Exercise directions:
Look through the listing below and write out exactly the lines from the line with "ENC2 pin CLK: 3 -> 15" to the line with "MIC1 pin OUT: 2 -> A3", both included, and no others.

Material for this task:
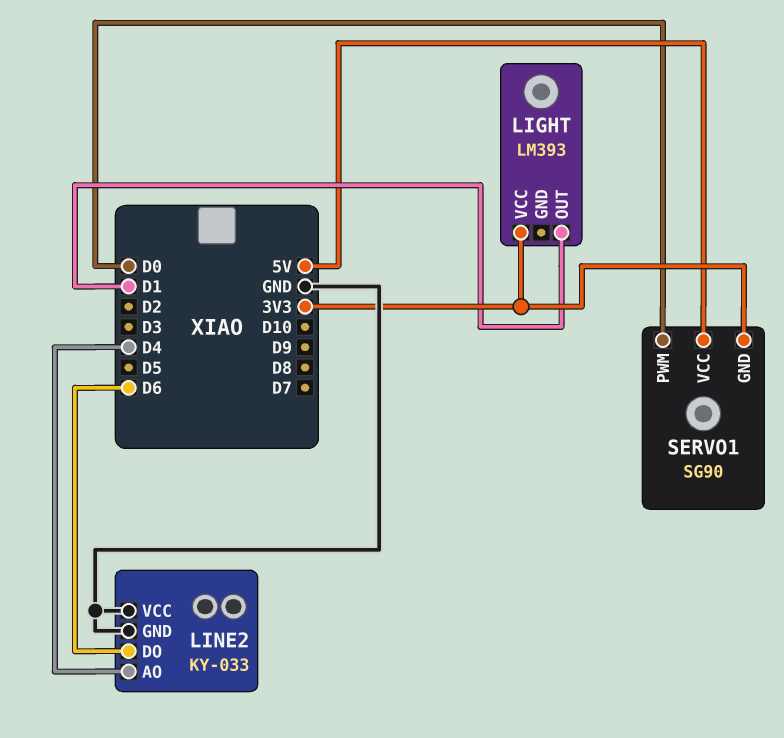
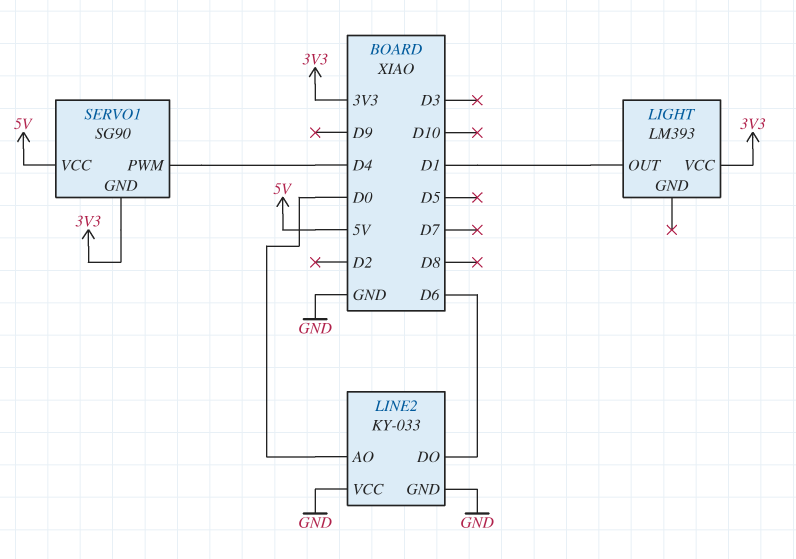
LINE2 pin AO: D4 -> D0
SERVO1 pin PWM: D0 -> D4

...

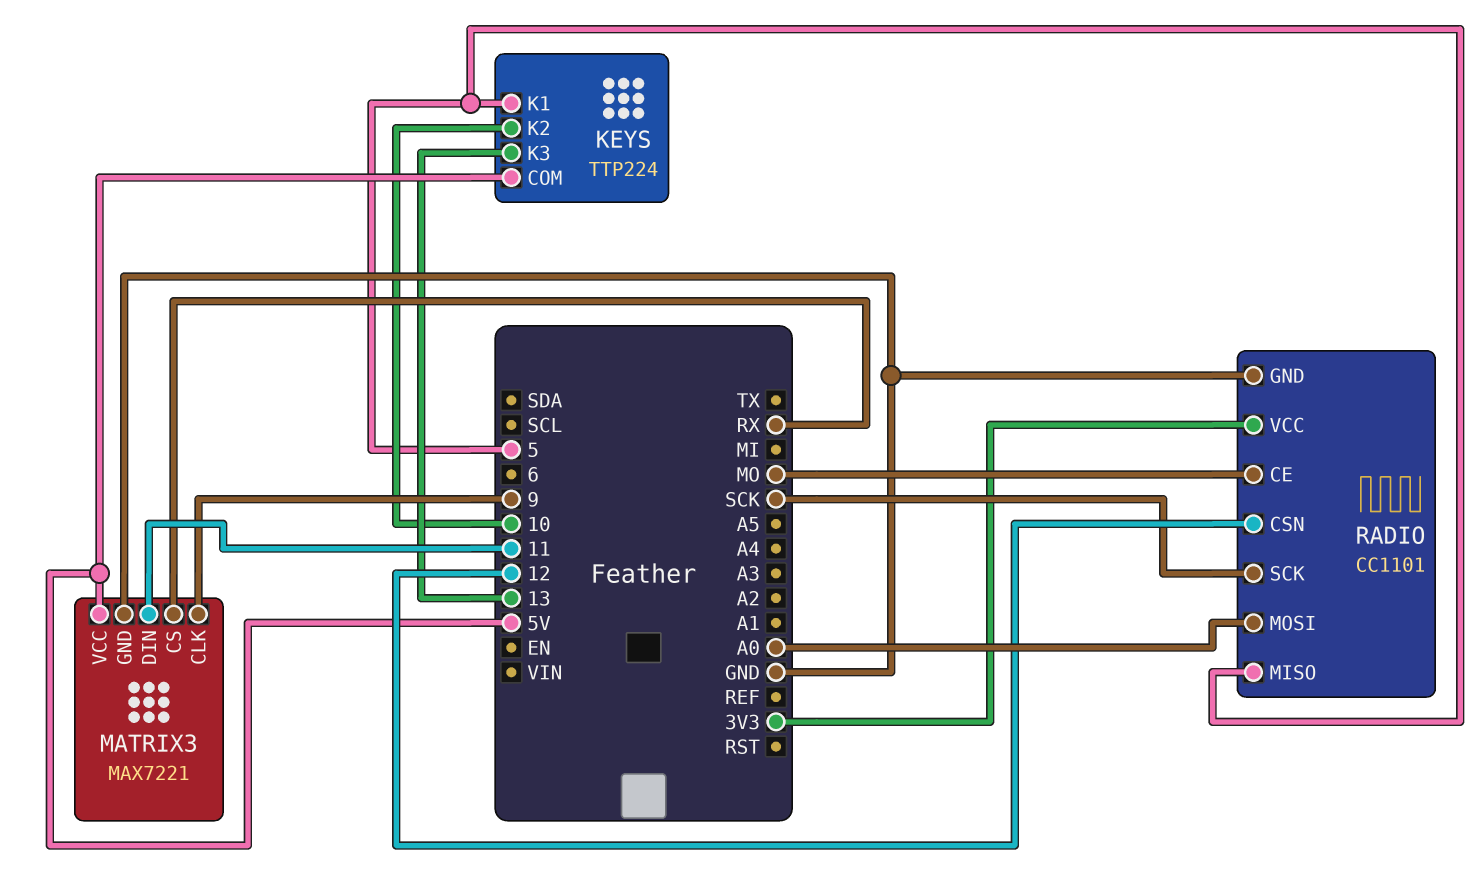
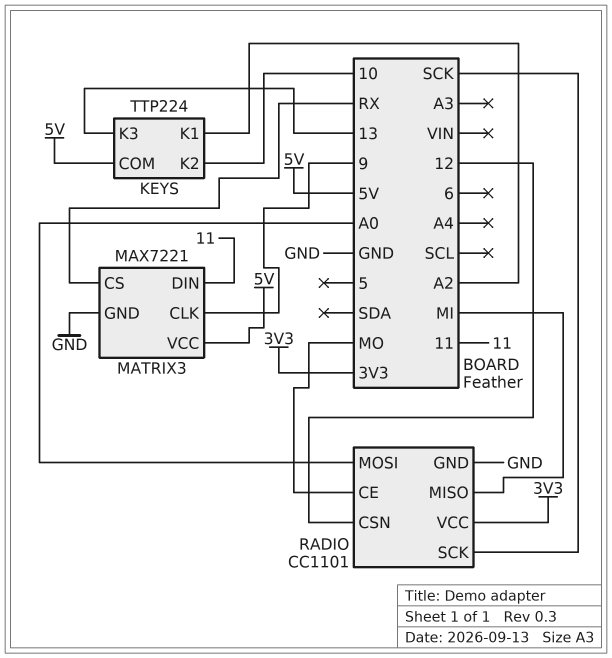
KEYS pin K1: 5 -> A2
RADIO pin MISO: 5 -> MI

---

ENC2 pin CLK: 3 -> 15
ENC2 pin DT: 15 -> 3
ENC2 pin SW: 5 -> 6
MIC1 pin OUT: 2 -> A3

Task solution:
ENC2 pin CLK: 3 -> 15
ENC2 pin DT: 15 -> 3
ENC2 pin SW: 5 -> 6
MIC1 pin OUT: 2 -> A3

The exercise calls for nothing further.